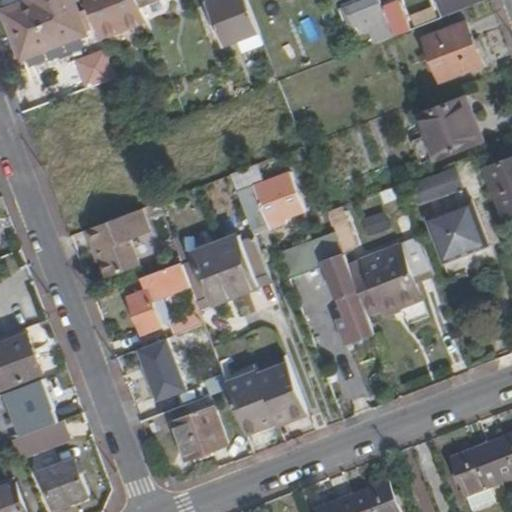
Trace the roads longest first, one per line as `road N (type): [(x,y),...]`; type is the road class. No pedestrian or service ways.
road 1 (residential): [(148,511),(0,122)]
road 2 (residential): [(179,511),(511,383)]
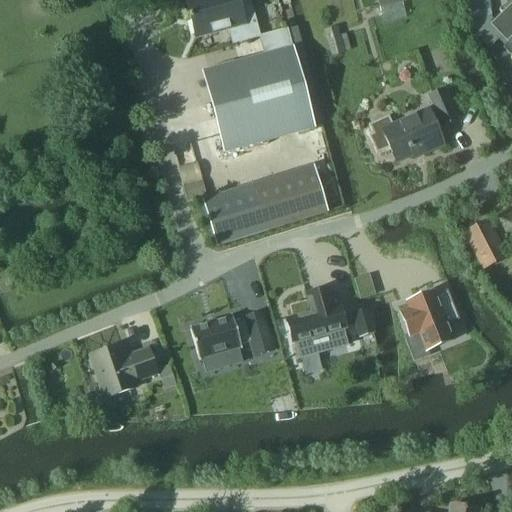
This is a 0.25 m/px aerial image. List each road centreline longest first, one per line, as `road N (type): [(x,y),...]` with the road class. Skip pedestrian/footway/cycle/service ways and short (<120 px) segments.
road 1 (unclassified): [(34,511),(92,502),(312,498),(511,457)]
road 2 (unclassified): [(202,278),(250,253),(411,202),(511,148)]
road 3 (unclassified): [(202,278),(124,0)]
road 4 (unclassified): [(0,364),(202,278)]
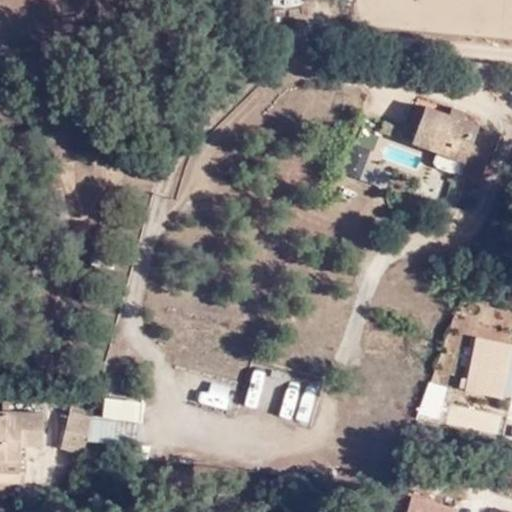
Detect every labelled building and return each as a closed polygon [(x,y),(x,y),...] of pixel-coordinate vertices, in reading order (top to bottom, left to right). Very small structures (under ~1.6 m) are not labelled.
[(408,138),(482,156),(488,141),(469,135),(473,129),(458,123),(445,119),(418,108),(408,138)] [(445,119),(458,123),(461,116),(448,111),(445,119)] [(473,182),(482,156),(408,138),(406,143),(455,164),(452,173),(473,182)] [(352,175),(387,186),(392,169),(357,157),(352,175)] [(469,392),(508,395),(511,352),(511,340),(473,338),(469,392)] [(263,412),(281,414),(281,412),(297,414),(301,382),(267,378),(263,412)] [(90,419),(92,412),(68,407),(66,414),(90,419)] [(0,462),(18,464),(20,446),(39,446),(40,415),(0,413),(0,462)] [(80,456),(82,450),(90,419),(66,414),(57,451),(80,456)] [(0,473),(17,474),(18,464),(0,462),(0,473)] [(452,511),(409,497),(404,511),(452,511)]
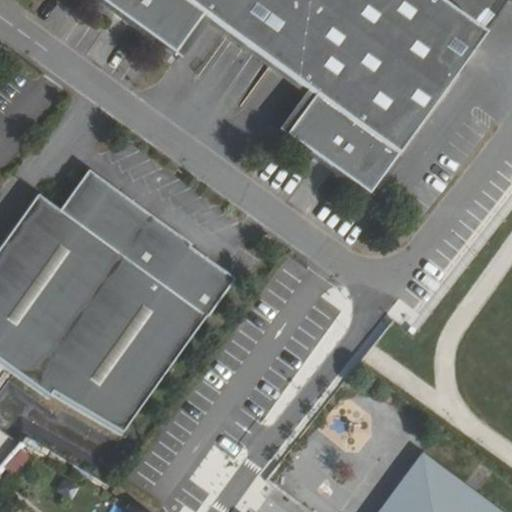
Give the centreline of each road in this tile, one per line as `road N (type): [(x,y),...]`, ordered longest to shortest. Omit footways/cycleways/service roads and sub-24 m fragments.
road 1 (unclassified): [(0,16),(385,303)]
road 2 (residential): [(223,511),(385,303)]
road 3 (residential): [(385,303),(511,141)]
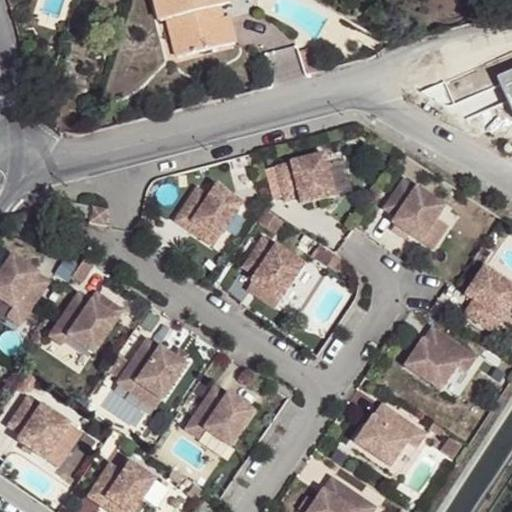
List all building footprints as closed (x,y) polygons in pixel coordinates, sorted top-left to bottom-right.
[(230,3),(229,0),(154,0),(160,21),(167,19),(174,57),(236,41),(230,18),(221,18),(218,7),(230,3)] [(511,75),(499,81),(511,107),(511,75)] [(322,156),(275,172),(286,206),(301,201),(303,207),(335,196),(322,156)] [(404,180),(384,209),(397,218),(393,224),(421,243),(436,219),(445,208),(404,180)] [(198,189),(175,222),(189,232),(194,224),(219,241),(243,204),(218,187),(210,198),(198,189)] [(93,207),(91,223),(107,226),(109,210),(93,207)] [(267,213),(259,225),(275,236),(283,224),(267,213)] [(436,219),(421,243),(431,250),(447,226),(436,219)] [(194,224),(189,232),(214,248),(219,241),(194,224)] [(264,239),(243,269),(259,279),(256,285),(281,302),(305,266),(264,239)] [(321,245),(313,258),(328,268),(329,265),(336,255),(336,254),(335,255),(321,245)] [(336,255),(329,265),(340,272),(346,262),(336,255)] [(10,257),(0,272),(0,301),(11,309),(5,318),(19,328),(48,283),(10,257)] [(511,303),(511,285),(485,267),(466,295),(473,301),(464,314),(492,332),(511,303)] [(256,285),(250,293),(275,310),(281,302),(256,285)] [(78,293),(48,337),(62,346),(68,338),(93,355),(116,320),(78,293)] [(511,307),(503,322),(511,327),(511,307)] [(432,328),(406,367),(441,390),(458,365),(467,371),(476,358),(432,328)] [(146,340),(117,383),(130,393),(136,384),(161,401),(185,366),(146,340)] [(118,355),(107,372),(114,376),(126,360),(118,355)] [(136,384),(130,393),(155,410),(161,401),(136,384)] [(213,386),(184,430),(197,439),(203,430),(228,447),(252,412),(213,386)] [(17,442),(44,461),(68,426),(27,397),(7,427),(21,437),(17,442)] [(426,435),(382,405),(356,444),(391,468),(408,442),(417,449),(426,435)] [(451,438),(442,451),(454,459),(462,445),(451,438)] [(109,465),(87,497),(100,506),(105,499),(123,511),(132,511),(154,480),(128,463),(121,473),(109,465)] [(332,479),(309,511),(373,511),(376,509),(332,479)]
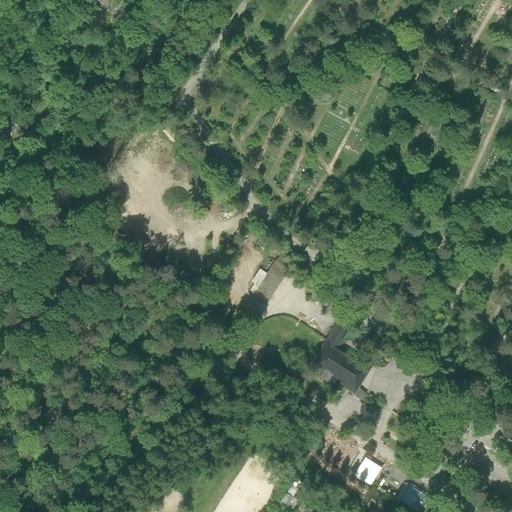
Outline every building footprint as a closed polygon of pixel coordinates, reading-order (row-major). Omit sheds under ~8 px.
[(263,267),(250,289),(271,301),(288,274),(274,266),(271,271),(263,267)] [(338,300),(326,292),(319,304),(327,308),(326,310),(331,313),(332,312),(331,311),(338,300)] [(341,317),(328,339),(327,338),(310,366),(322,374),(321,377),(327,381),(329,378),(340,385),(354,394),(380,354),(371,348),(361,365),(351,359),(336,350),(359,313),(338,300),(331,311),(332,312),(341,317)] [(273,361),(284,345),(270,336),(259,353),(273,361)] [(383,470),(366,459),(354,476),(372,487),(383,470)] [(406,483),(396,499),(417,511),(422,511),(431,499),(406,483)]
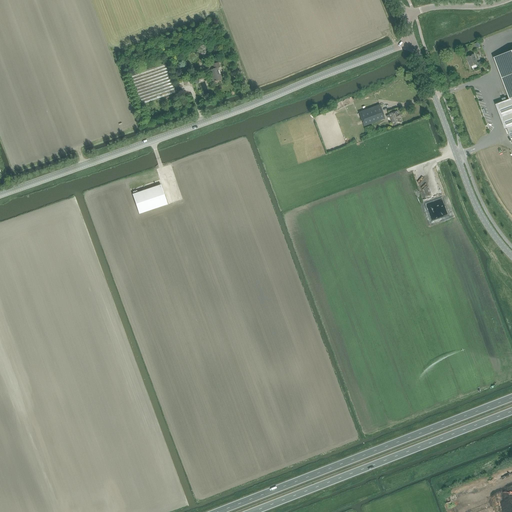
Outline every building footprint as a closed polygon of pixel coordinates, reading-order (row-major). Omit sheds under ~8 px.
[(511,98),(511,50),(494,58),(509,99),(511,98)] [(467,57),(471,67),(477,64),(477,66),(483,64),(482,61),(477,62),(474,54),(467,57)] [(219,62),(207,66),(210,76),(211,76),(213,82),(222,79),(220,75),(219,75),(217,68),(220,67),(219,62)] [(127,76),(137,106),(175,93),(165,63),(127,76)] [(511,98),(509,99),(495,104),(504,129),(507,128),(511,141),(511,98)] [(359,112),(364,127),(385,119),(380,105),(359,112)] [(389,114),(393,125),(402,122),(398,111),(389,114)] [(133,194),(133,196),(139,214),(167,205),(161,185),(133,194)]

> [题目要求] 从材料中含有“Give the centreline”的那一行抄起，一字不改地逐行誊写，抄到含有“road 3 (residential): [(385,303),(511,141)]”的那一行为止，首尾两行都要抄。

> [书面解答]
Give the centreline of each road in this tile, one per line as `road N (type): [(x,y),...]`, ordered longest to shortest. Omit footways/cycleways/service roads and sub-24 m fragments.
road 1 (unclassified): [(0,16),(385,303)]
road 2 (residential): [(223,511),(385,303)]
road 3 (residential): [(385,303),(511,141)]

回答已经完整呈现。